**WORK TO BE COMPLETED**
After finding the line that contains "nurasix (grey) <300, 398>" in the material below, print that line and all subsequent lines exactly, up to and including the last.

**AVAILABLE RECORDS**
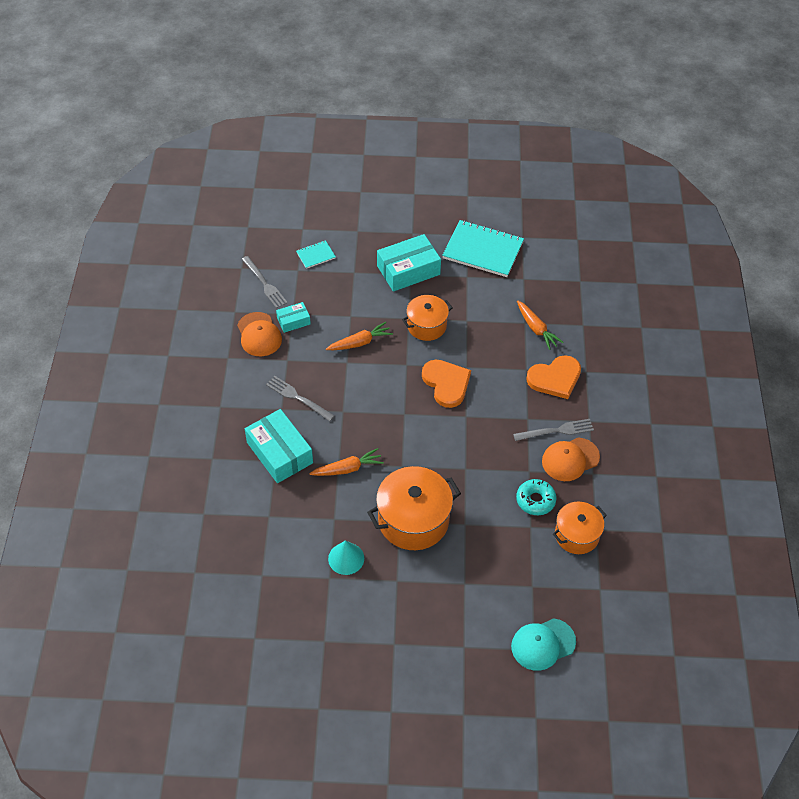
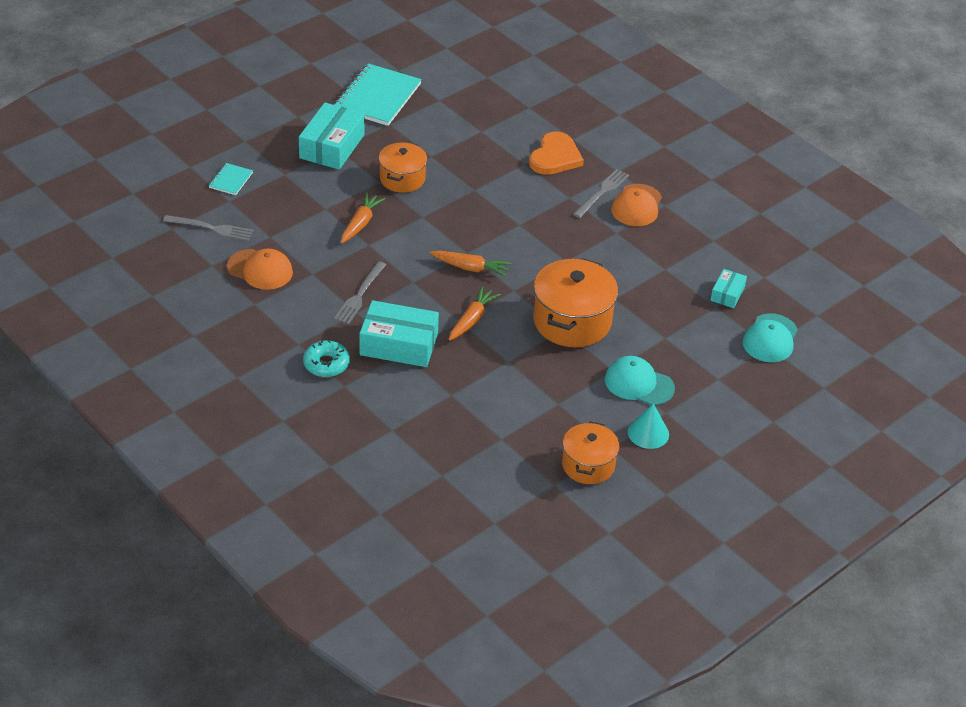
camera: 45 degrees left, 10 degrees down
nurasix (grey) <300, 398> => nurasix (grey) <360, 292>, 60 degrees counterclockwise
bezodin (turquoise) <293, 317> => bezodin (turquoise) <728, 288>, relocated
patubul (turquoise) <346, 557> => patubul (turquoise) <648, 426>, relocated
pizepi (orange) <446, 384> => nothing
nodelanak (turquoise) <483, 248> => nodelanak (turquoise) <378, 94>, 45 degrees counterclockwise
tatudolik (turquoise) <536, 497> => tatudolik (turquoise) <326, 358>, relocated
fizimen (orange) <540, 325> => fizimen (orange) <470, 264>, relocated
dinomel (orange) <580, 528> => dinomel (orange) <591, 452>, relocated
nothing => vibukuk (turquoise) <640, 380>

**WRITTEN REPLY**
nurasix (grey) <300, 398> => nurasix (grey) <360, 292>, 60 degrees counterclockwise
bezodin (turquoise) <293, 317> => bezodin (turquoise) <728, 288>, relocated
patubul (turquoise) <346, 557> => patubul (turquoise) <648, 426>, relocated
pizepi (orange) <446, 384> => nothing
nodelanak (turquoise) <483, 248> => nodelanak (turquoise) <378, 94>, 45 degrees counterclockwise
tatudolik (turquoise) <536, 497> => tatudolik (turquoise) <326, 358>, relocated
fizimen (orange) <540, 325> => fizimen (orange) <470, 264>, relocated
dinomel (orange) <580, 528> => dinomel (orange) <591, 452>, relocated
nothing => vibukuk (turquoise) <640, 380>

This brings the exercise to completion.